**Directions:**
Within these entries, how many lines contain the word "black"? Answer with the number alone.
Provided records START
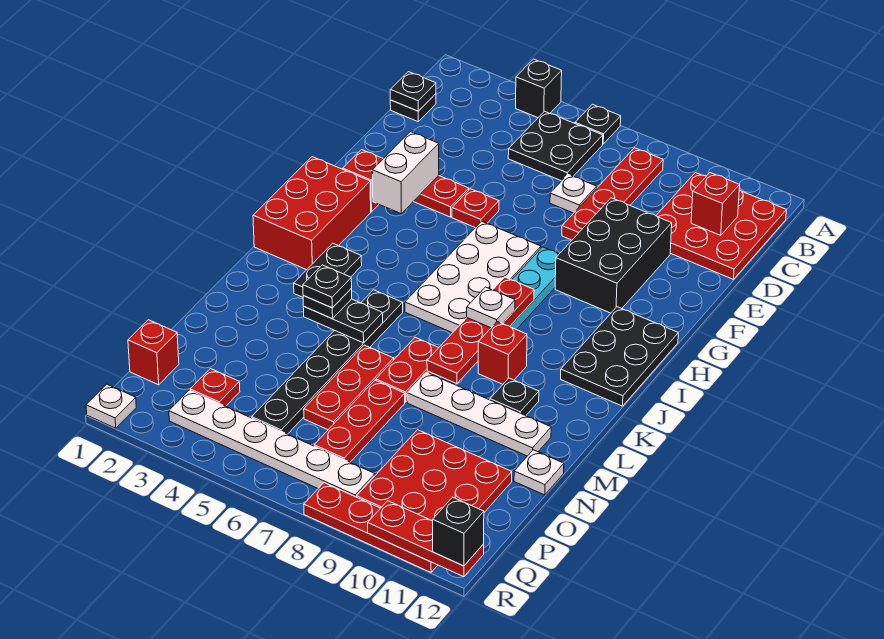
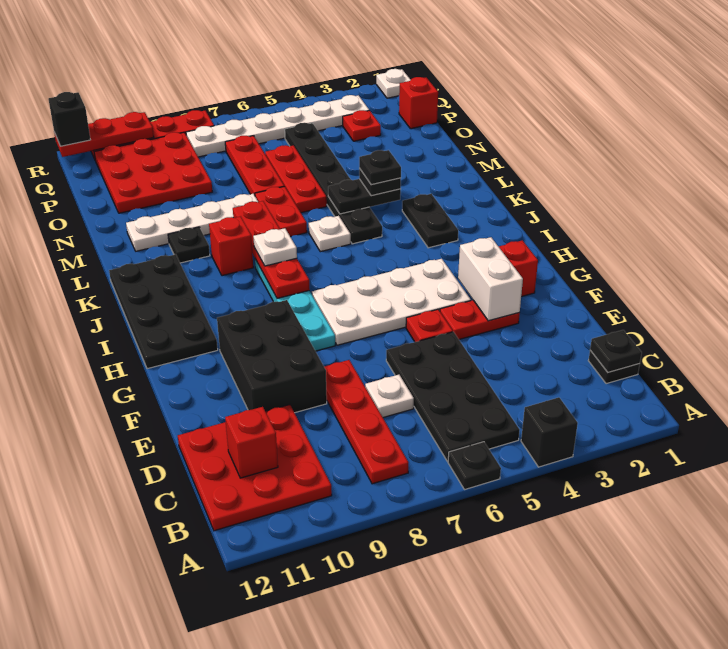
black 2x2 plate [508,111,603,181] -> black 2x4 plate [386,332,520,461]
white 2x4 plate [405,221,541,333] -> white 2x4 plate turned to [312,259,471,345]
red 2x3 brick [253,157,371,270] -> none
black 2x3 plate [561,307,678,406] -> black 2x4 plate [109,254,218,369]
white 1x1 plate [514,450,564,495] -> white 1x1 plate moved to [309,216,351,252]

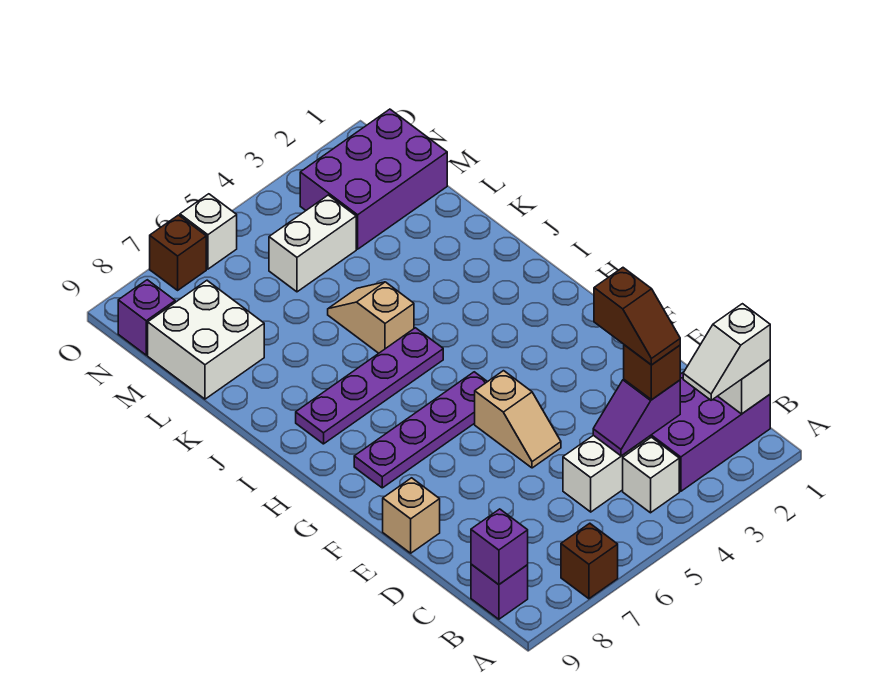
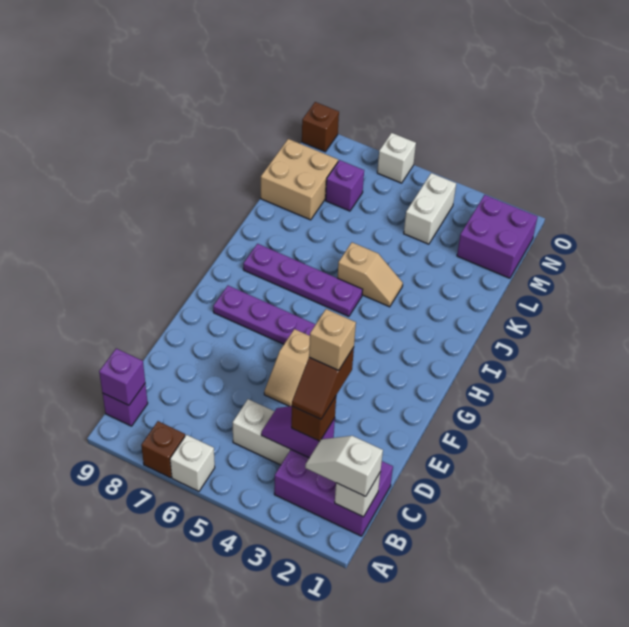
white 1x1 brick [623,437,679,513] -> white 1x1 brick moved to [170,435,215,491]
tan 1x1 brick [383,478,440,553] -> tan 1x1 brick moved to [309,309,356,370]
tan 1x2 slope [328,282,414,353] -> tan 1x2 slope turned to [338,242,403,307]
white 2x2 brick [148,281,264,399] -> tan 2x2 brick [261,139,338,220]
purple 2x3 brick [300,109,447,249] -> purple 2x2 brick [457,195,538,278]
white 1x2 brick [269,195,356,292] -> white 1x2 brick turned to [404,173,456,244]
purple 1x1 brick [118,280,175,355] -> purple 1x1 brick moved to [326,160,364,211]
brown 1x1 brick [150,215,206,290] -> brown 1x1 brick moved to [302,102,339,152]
Provided records END
**Your solution:**
2